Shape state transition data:
BEGIN
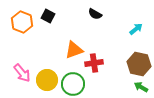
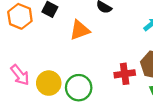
orange triangle: (74, 50) -> (80, 30), moved
red cross: (94, 63) -> (125, 74), moved

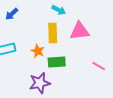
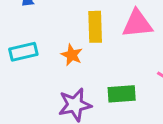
green rectangle: (57, 62) -> (122, 94), moved

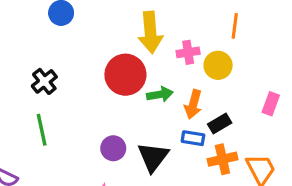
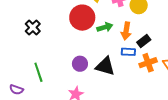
green line: (42, 130) -> (38, 72), moved
black triangle: (153, 157) -> (105, 66), turned -45

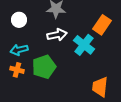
END
◆ Problem to solve ◆
Only the text of the entries above is to be given again, exactly, with the pictures left out.

◆ Worked solution ◆
orange triangle: (74, 50) -> (80, 30), moved
red cross: (94, 63) -> (125, 74), moved

green rectangle: (57, 62) -> (122, 94), moved

green line: (42, 130) -> (38, 72), moved
black triangle: (153, 157) -> (105, 66), turned -45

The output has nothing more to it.